TASK TO COMPLETE:
Your reproduction of the entries should be exact and should contain no pictures.

Image sets with object changes:

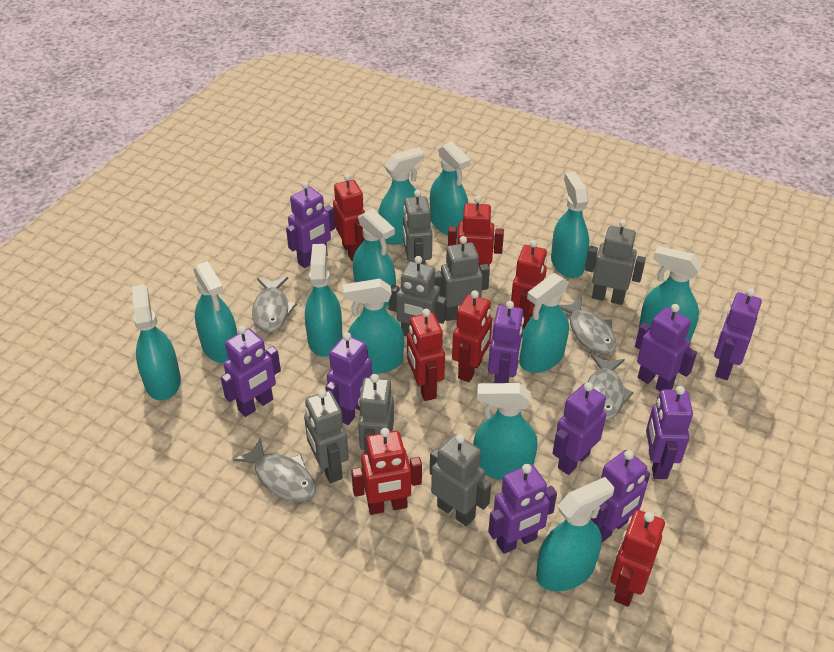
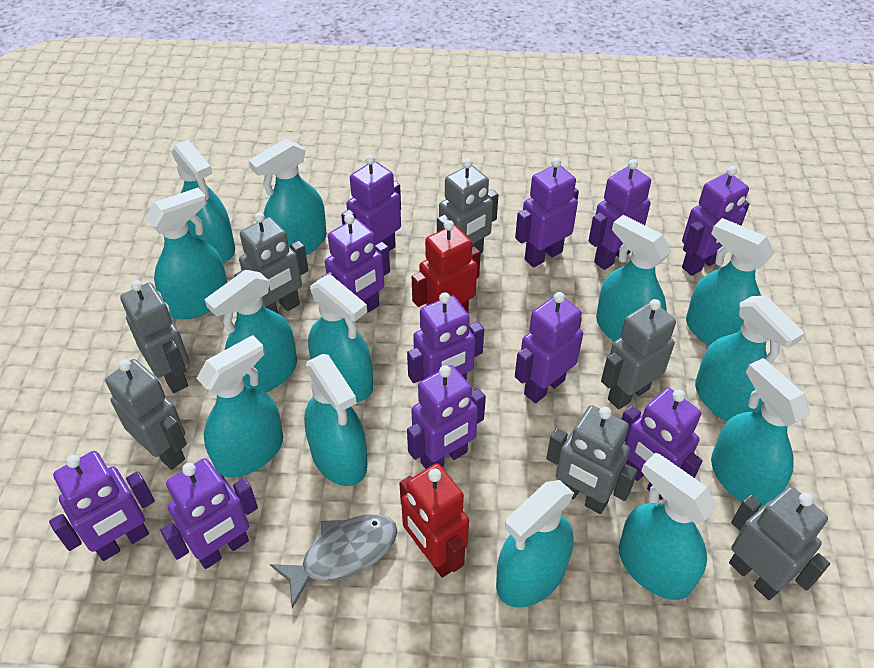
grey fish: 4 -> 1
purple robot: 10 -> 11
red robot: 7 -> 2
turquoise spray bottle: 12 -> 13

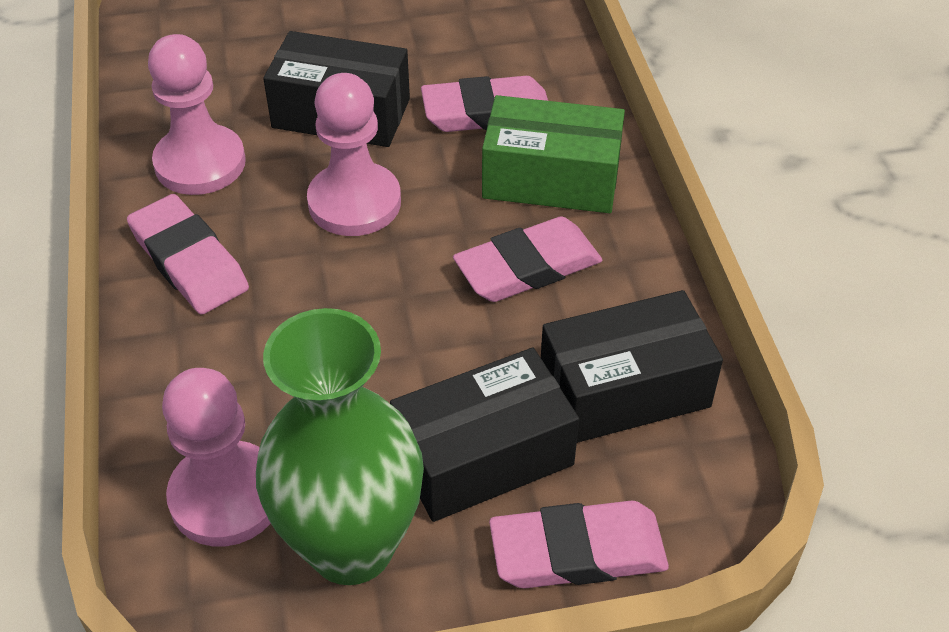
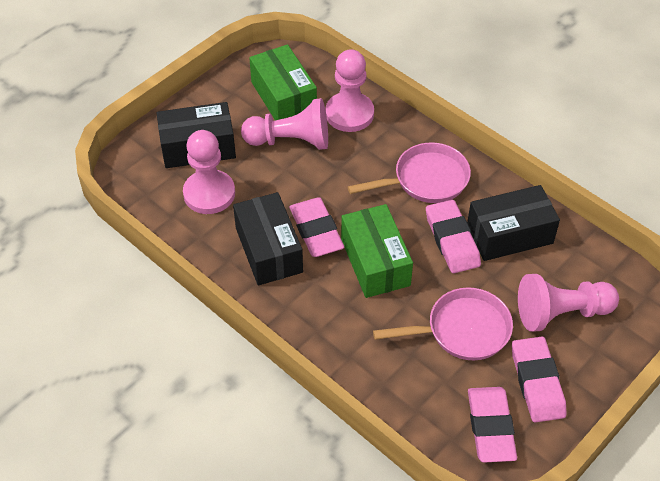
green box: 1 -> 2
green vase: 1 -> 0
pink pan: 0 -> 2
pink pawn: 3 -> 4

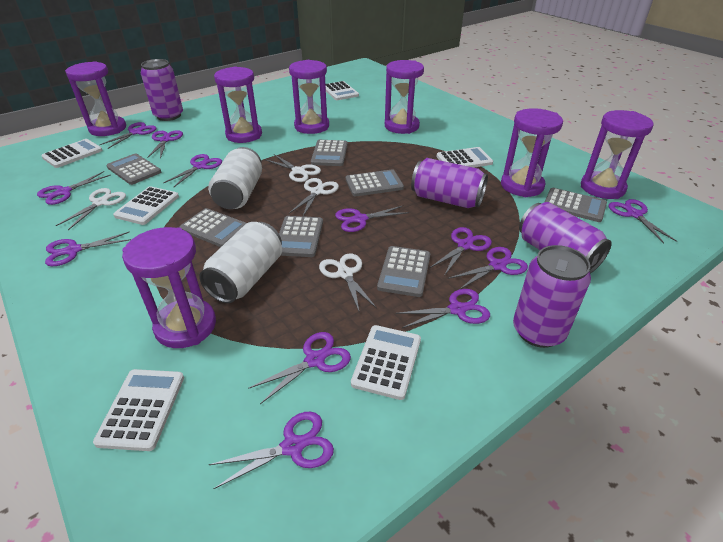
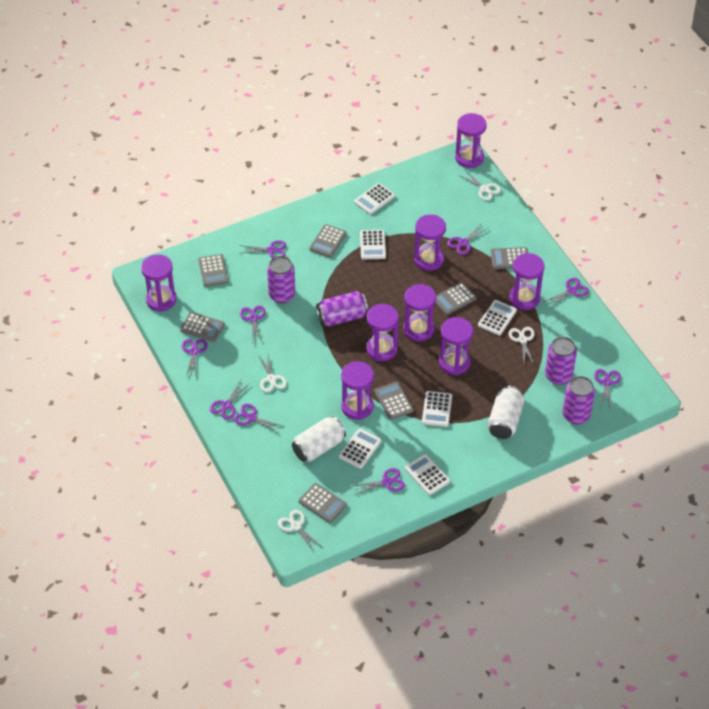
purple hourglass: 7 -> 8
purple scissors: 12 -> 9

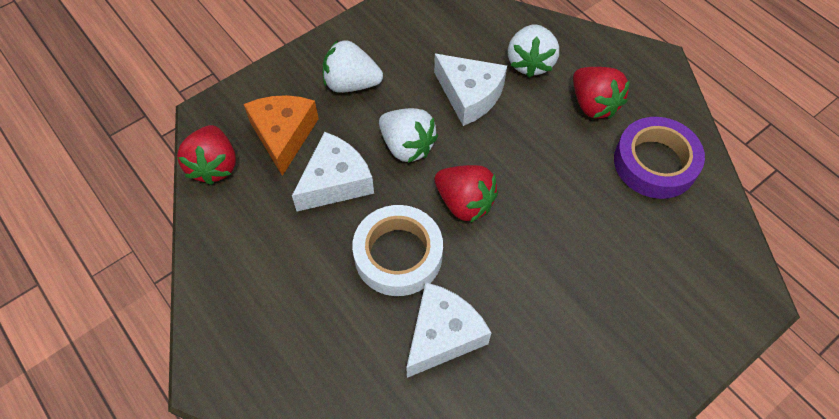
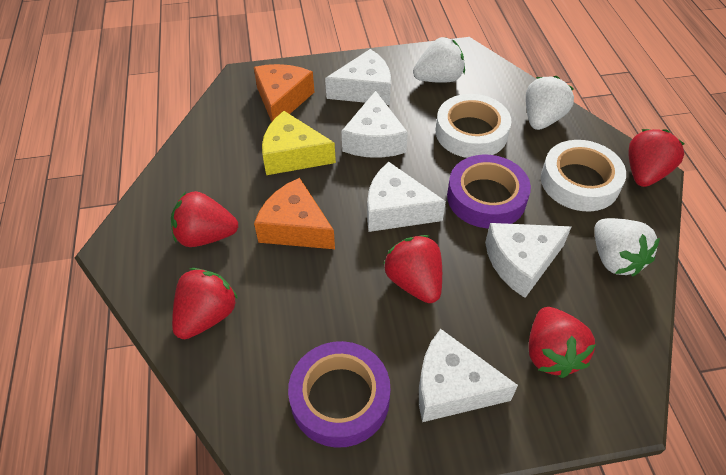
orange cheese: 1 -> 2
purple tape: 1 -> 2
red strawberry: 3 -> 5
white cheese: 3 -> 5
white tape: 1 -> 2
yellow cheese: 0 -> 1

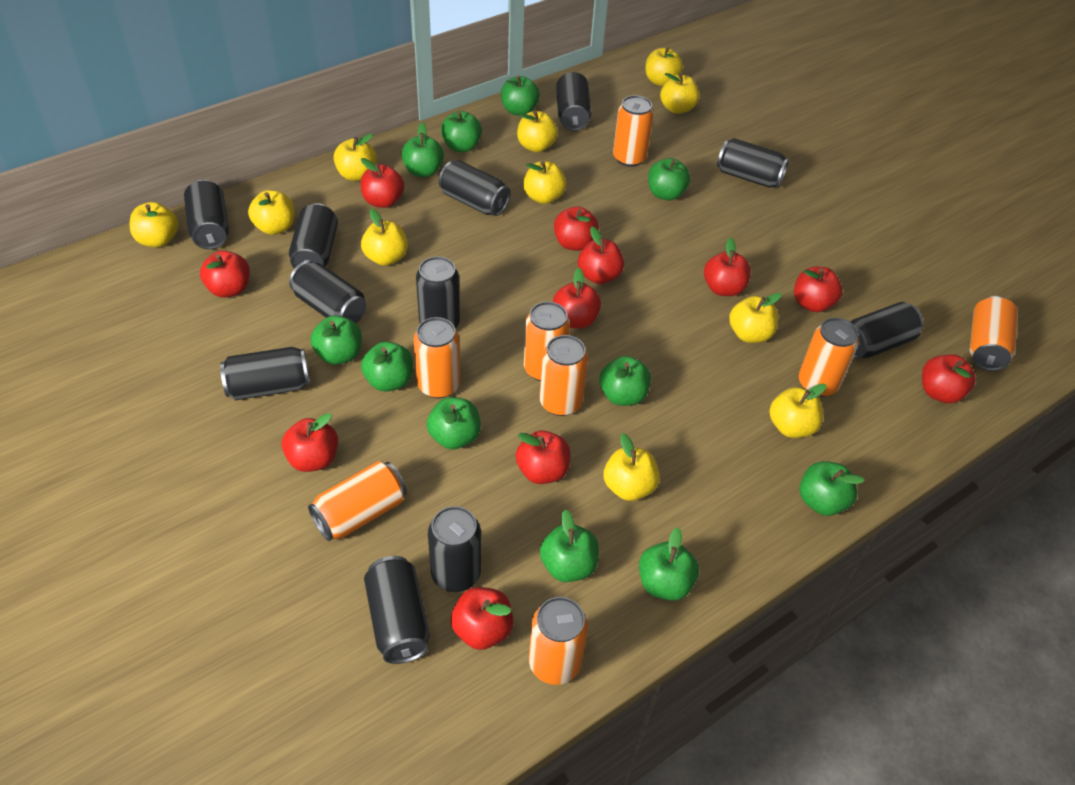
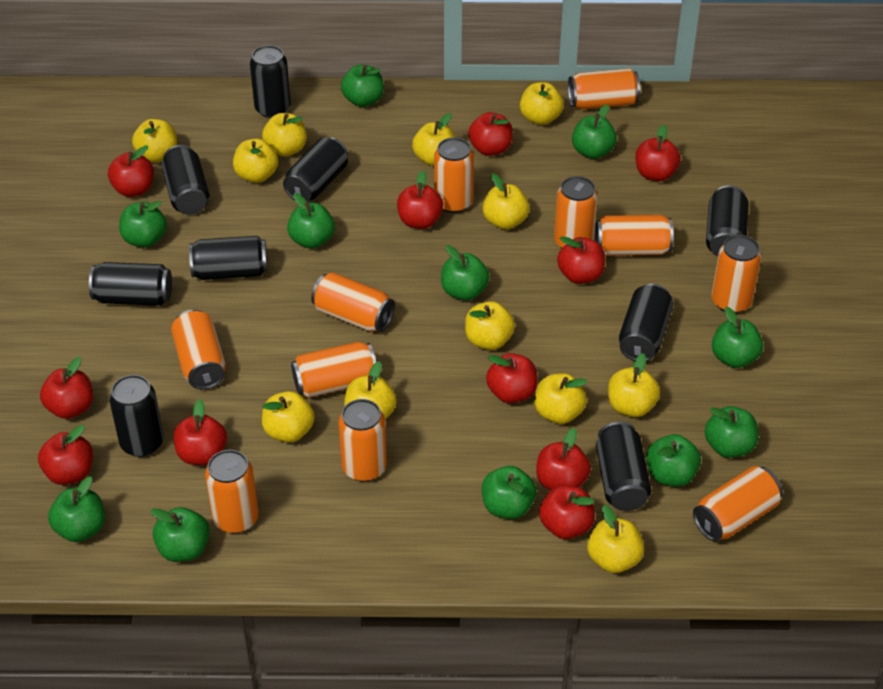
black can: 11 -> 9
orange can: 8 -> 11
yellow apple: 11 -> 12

OUTPUT OF THE EXERCISE:
grey fish: 4 -> 1
purple robot: 10 -> 11
red robot: 7 -> 2
turquoise spray bottle: 12 -> 13

green box: 1 -> 2
green vase: 1 -> 0
pink pan: 0 -> 2
pink pawn: 3 -> 4

purple hourglass: 7 -> 8
purple scissors: 12 -> 9

orange cheese: 1 -> 2
purple tape: 1 -> 2
red strawberry: 3 -> 5
white cheese: 3 -> 5
white tape: 1 -> 2
yellow cheese: 0 -> 1

black can: 11 -> 9
orange can: 8 -> 11
yellow apple: 11 -> 12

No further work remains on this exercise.